***** Data provided *****

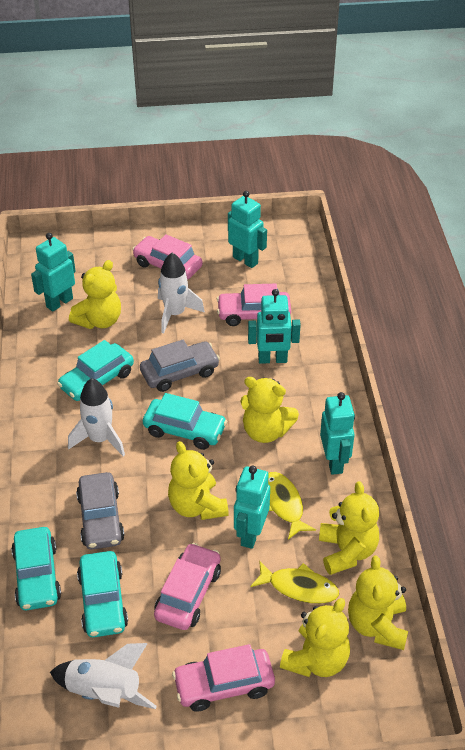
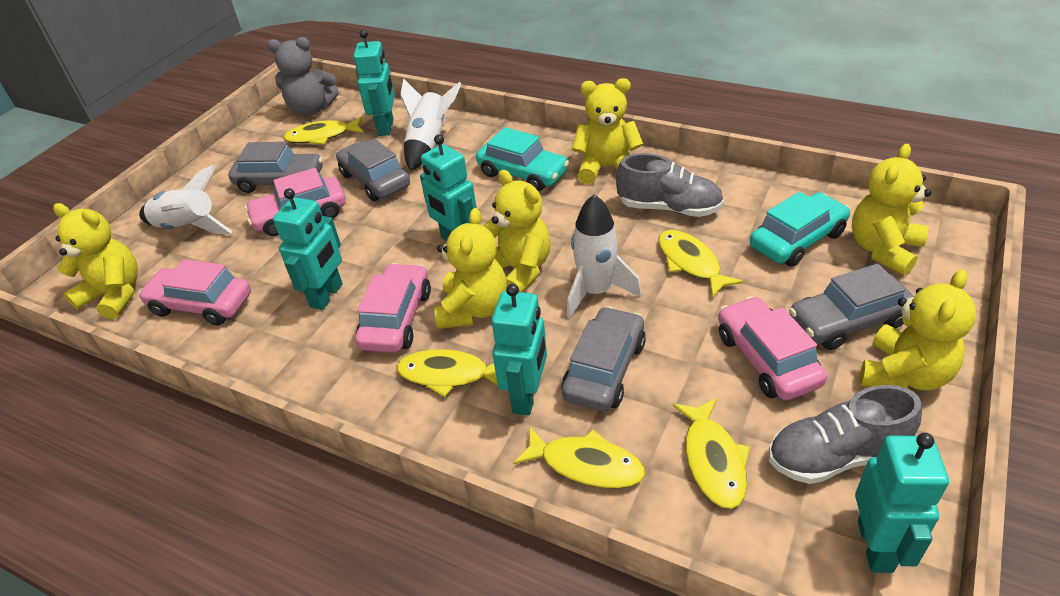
grey car: 2 -> 4
grey shoe: 0 -> 2
grey teddy bear: 0 -> 1
turquoise car: 4 -> 2
yellow fish: 2 -> 5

*****

The problem = Filter the records down to the lines containing the word "grey", and copy those.

Task answer =
grey car: 2 -> 4
grey shoe: 0 -> 2
grey teddy bear: 0 -> 1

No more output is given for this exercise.